**Given instruction:** Collect every line in the listing below that contains the string "instrumentName", treating uppercase and lowercase as different.

**Collected data entries:**
++++++++++

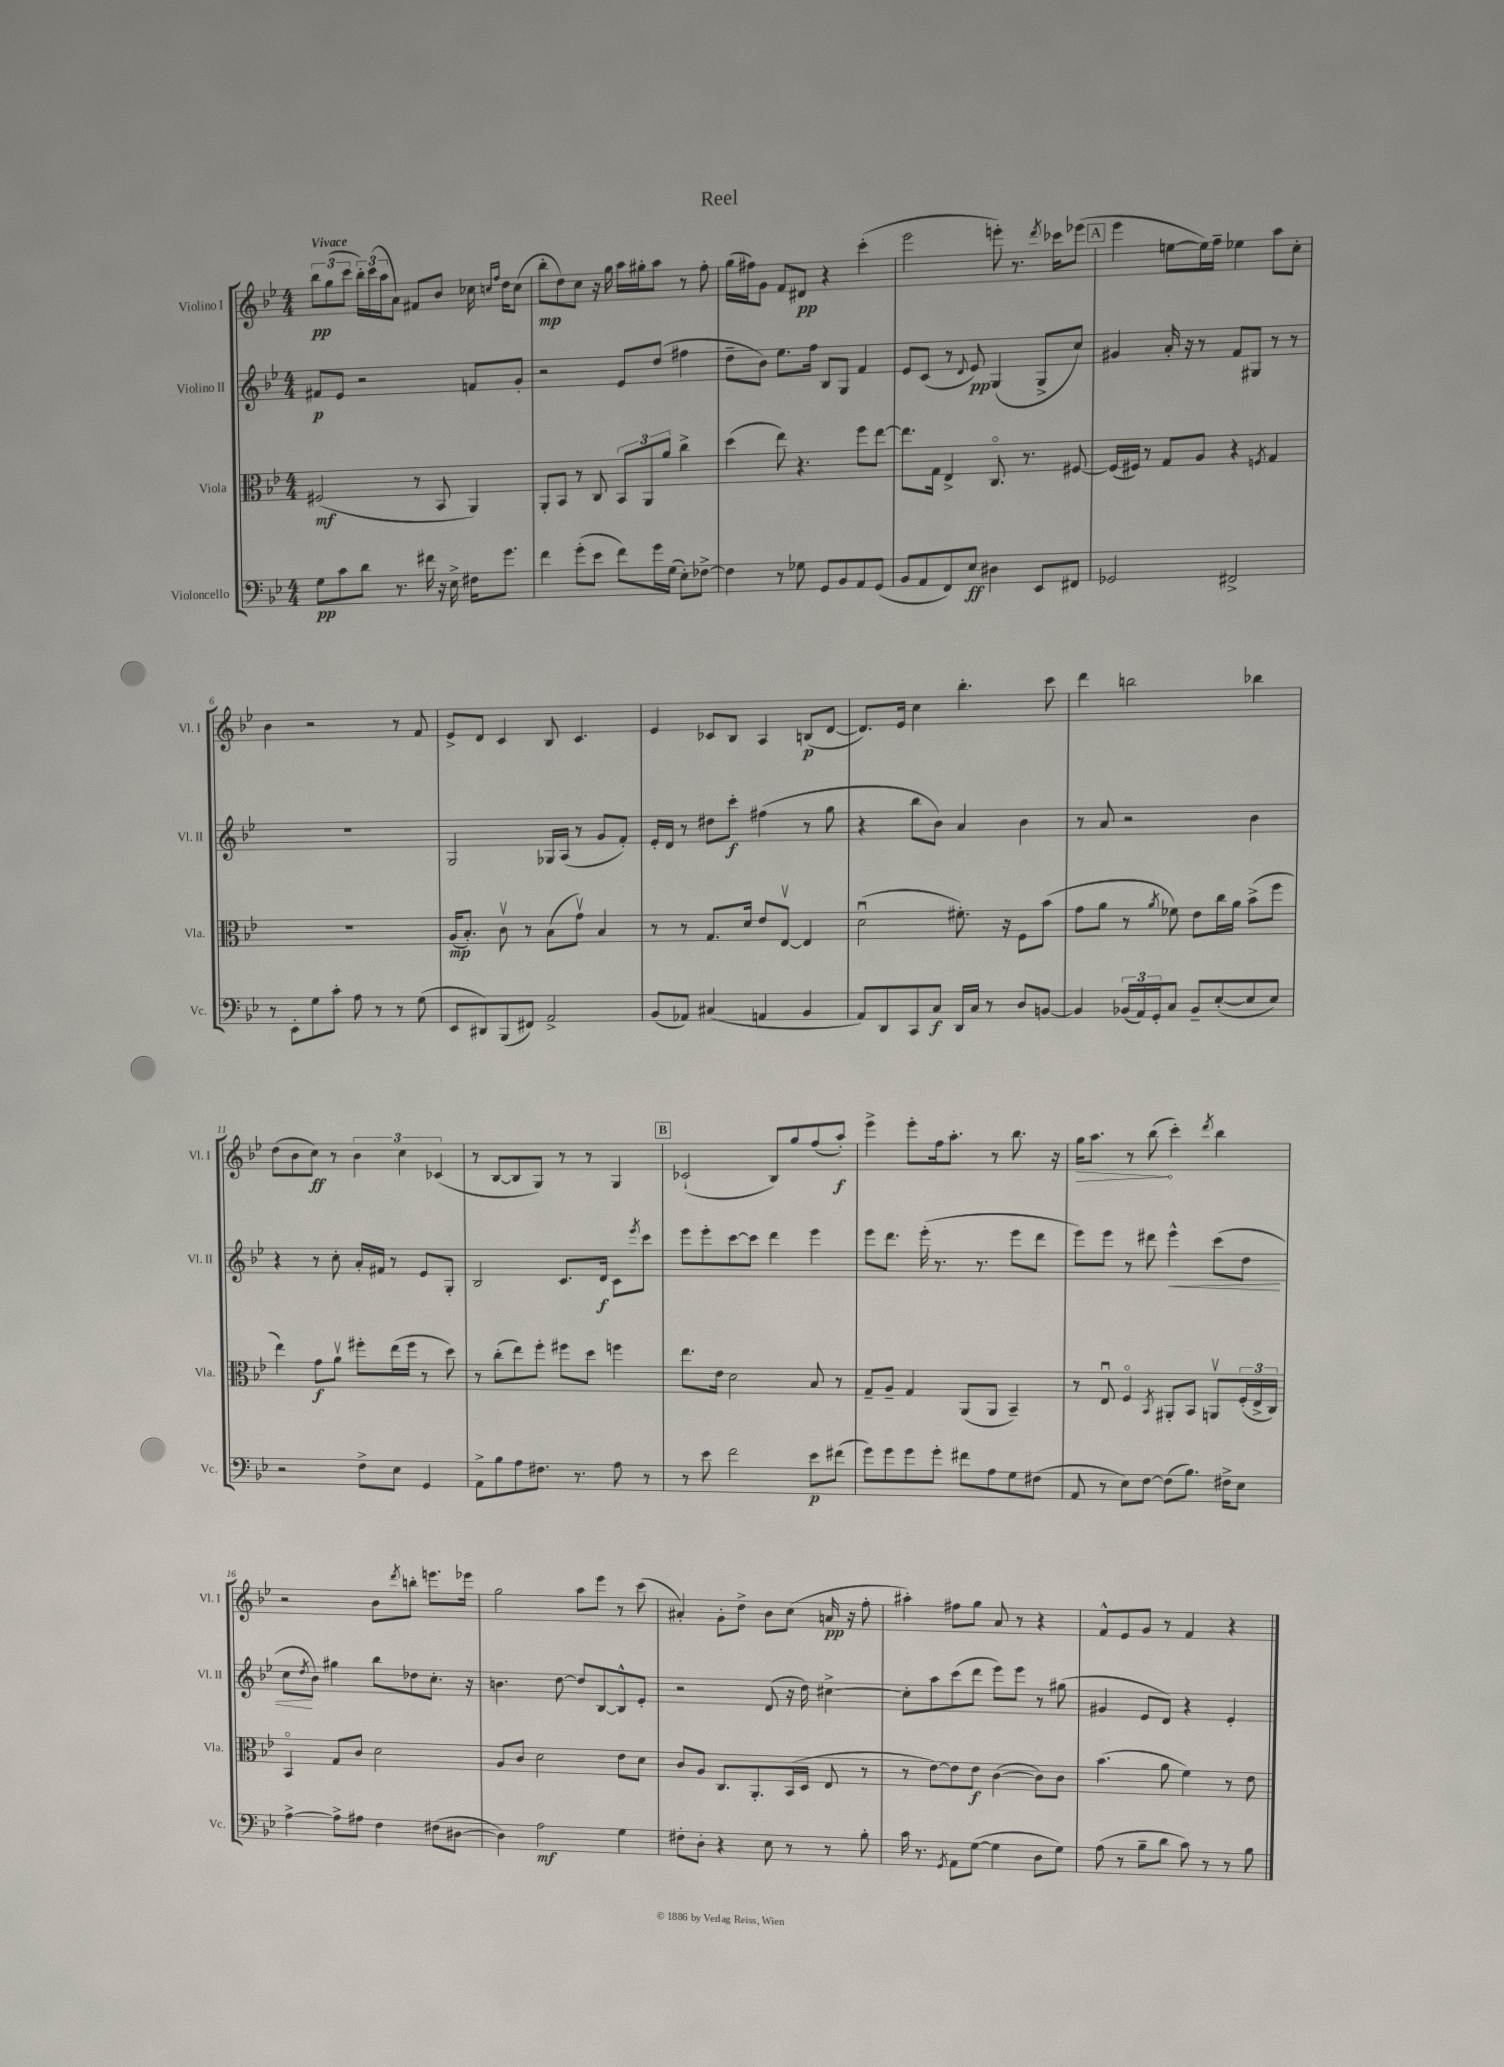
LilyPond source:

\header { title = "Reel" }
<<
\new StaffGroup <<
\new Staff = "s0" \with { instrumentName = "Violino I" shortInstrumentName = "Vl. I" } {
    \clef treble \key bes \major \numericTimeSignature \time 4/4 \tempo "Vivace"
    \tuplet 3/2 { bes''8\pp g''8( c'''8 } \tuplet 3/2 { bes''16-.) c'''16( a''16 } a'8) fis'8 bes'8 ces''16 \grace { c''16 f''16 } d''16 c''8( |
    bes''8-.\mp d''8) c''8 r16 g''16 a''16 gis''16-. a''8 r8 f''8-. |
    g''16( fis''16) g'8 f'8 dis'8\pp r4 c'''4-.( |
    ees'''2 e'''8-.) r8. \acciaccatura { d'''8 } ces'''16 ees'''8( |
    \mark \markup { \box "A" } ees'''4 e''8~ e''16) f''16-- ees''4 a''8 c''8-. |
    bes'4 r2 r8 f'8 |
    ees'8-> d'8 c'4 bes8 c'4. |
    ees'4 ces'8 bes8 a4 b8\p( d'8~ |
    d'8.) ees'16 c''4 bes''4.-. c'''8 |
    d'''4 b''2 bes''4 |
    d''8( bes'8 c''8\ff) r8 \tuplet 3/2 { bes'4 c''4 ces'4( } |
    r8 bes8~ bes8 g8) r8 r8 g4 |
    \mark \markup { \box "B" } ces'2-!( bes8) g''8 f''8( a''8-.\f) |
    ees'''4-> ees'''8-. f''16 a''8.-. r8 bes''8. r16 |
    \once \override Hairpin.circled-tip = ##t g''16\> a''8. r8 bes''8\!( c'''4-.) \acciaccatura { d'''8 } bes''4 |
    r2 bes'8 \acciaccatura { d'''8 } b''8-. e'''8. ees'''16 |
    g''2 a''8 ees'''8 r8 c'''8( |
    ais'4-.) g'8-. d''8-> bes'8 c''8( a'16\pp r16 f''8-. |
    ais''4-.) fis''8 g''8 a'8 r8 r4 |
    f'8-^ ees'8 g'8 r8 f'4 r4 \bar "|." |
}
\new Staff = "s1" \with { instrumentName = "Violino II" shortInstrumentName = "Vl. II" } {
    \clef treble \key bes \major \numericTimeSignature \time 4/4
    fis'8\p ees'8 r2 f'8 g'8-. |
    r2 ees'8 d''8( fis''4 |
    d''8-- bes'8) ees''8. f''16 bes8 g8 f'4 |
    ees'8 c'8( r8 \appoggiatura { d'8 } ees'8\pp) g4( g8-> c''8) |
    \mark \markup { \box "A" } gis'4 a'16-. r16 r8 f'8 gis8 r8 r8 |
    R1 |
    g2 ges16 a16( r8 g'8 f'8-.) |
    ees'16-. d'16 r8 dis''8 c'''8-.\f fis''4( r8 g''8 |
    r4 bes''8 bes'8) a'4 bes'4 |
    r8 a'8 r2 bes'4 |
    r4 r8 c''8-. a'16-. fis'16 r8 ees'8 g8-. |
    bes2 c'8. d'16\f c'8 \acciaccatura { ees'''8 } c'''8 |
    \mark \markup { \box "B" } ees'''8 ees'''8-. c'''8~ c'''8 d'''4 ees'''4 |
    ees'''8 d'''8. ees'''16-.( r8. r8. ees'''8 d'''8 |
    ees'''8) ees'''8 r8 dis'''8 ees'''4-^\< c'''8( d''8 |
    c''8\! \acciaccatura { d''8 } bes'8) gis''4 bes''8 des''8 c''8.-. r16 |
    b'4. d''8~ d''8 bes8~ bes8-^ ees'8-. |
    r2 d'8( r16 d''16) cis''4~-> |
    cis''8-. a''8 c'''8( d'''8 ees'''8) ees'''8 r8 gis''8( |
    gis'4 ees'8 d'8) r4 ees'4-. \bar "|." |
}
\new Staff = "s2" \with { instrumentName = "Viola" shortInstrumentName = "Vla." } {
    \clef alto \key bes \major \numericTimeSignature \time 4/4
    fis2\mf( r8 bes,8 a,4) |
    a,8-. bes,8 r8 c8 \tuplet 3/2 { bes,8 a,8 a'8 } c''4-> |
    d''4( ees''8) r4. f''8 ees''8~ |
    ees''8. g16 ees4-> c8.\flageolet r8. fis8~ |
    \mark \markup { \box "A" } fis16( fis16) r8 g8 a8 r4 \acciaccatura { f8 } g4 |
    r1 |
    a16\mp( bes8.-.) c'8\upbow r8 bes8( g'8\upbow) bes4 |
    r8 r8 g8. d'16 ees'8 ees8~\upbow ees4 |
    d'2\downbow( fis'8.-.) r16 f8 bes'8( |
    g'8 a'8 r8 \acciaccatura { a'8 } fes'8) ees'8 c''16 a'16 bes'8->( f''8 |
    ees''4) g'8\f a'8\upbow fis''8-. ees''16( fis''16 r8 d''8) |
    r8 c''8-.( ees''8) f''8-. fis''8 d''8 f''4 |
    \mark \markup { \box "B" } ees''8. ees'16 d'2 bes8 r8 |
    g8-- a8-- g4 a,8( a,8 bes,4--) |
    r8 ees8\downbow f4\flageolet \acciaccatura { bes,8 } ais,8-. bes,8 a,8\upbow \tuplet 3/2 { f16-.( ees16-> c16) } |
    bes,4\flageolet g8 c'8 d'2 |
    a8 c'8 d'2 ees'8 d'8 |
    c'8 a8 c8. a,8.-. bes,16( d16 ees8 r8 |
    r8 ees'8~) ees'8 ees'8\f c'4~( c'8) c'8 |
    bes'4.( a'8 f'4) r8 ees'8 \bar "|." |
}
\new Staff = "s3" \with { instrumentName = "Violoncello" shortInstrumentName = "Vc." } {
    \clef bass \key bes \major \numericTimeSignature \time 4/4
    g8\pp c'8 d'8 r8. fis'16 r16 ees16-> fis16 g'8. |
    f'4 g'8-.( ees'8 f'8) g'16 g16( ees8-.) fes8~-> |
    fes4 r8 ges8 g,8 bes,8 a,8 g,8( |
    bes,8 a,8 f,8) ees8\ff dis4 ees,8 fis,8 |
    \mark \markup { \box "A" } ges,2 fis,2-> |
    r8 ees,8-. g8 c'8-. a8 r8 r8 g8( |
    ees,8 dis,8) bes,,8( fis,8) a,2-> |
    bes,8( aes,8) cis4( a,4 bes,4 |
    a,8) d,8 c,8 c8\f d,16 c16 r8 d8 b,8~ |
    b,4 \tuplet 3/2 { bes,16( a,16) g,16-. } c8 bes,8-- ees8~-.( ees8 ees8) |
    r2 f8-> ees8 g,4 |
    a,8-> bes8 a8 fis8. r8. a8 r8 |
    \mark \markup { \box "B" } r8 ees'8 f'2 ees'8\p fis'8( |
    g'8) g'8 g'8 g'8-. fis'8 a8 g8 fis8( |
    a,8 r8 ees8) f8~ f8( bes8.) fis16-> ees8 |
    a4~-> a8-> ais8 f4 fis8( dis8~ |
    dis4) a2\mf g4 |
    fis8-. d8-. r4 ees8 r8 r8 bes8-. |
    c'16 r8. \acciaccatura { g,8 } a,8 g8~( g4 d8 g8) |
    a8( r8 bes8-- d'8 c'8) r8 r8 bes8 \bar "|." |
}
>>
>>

++++++++++

**Solution to the exercise:**
\new Staff = "s0" \with { instrumentName = "Violino I" shortInstrumentName = "Vl. I" } {
\new Staff = "s1" \with { instrumentName = "Violino II" shortInstrumentName = "Vl. II" } {
\new Staff = "s2" \with { instrumentName = "Viola" shortInstrumentName = "Vla." } {
\new Staff = "s3" \with { instrumentName = "Violoncello" shortInstrumentName = "Vc." } {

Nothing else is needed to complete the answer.